Problem details: Working through the lines below, return each one that holds "trophy".

[Scene edit records]
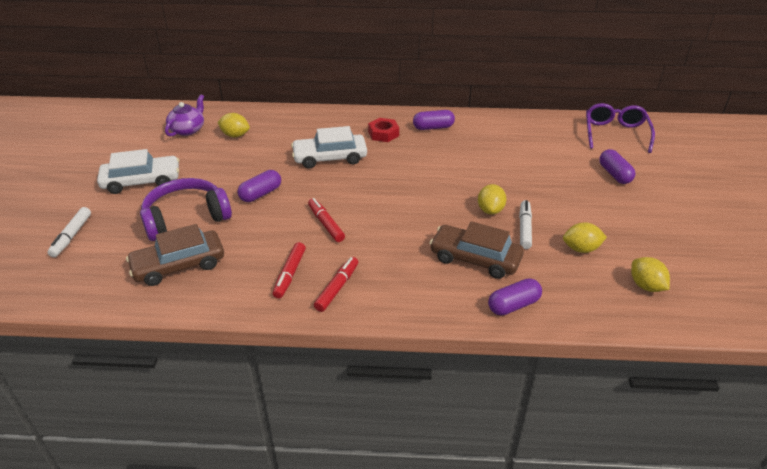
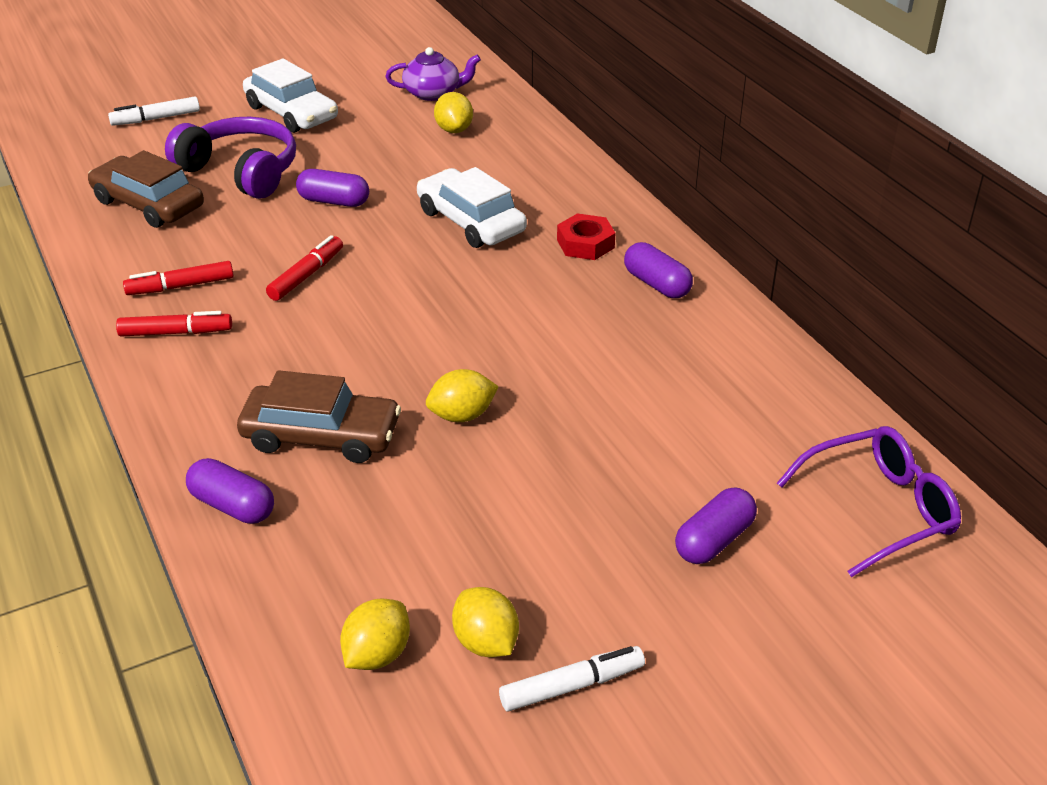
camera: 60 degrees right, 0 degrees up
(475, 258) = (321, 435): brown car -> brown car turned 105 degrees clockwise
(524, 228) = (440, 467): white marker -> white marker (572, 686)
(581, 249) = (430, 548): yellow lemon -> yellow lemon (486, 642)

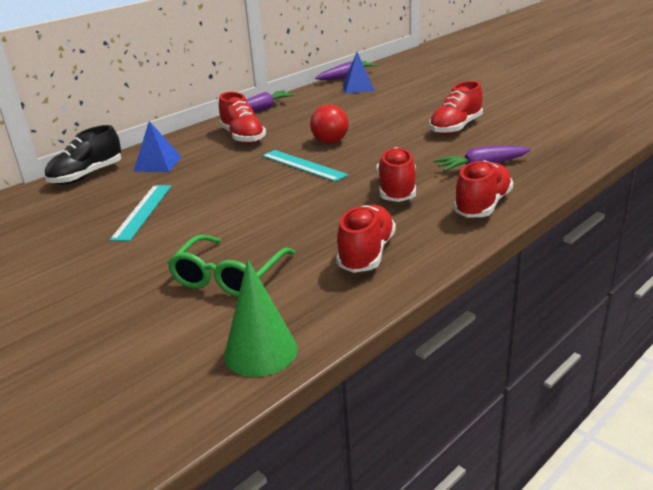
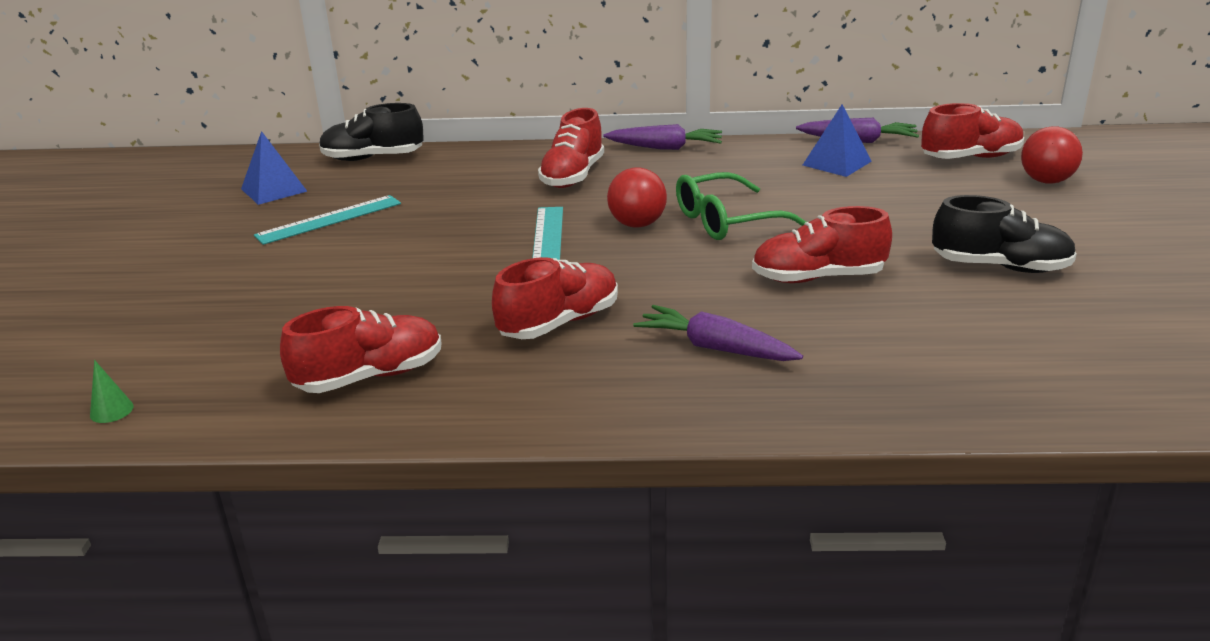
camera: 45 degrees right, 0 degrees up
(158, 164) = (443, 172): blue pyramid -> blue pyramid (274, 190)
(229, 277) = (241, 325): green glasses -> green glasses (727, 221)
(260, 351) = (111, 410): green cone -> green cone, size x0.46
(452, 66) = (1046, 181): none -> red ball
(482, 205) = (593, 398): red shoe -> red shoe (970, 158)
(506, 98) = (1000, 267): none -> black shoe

...

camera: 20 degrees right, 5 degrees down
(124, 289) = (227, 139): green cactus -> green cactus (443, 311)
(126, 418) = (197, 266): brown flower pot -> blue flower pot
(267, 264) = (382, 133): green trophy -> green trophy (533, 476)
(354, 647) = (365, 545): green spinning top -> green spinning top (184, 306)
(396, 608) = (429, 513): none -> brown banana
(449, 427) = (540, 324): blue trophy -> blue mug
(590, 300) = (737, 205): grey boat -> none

Result of the exercise:
(267, 264) = (382, 133): green trophy -> green trophy (533, 476)
(449, 427) = (540, 324): blue trophy -> blue mug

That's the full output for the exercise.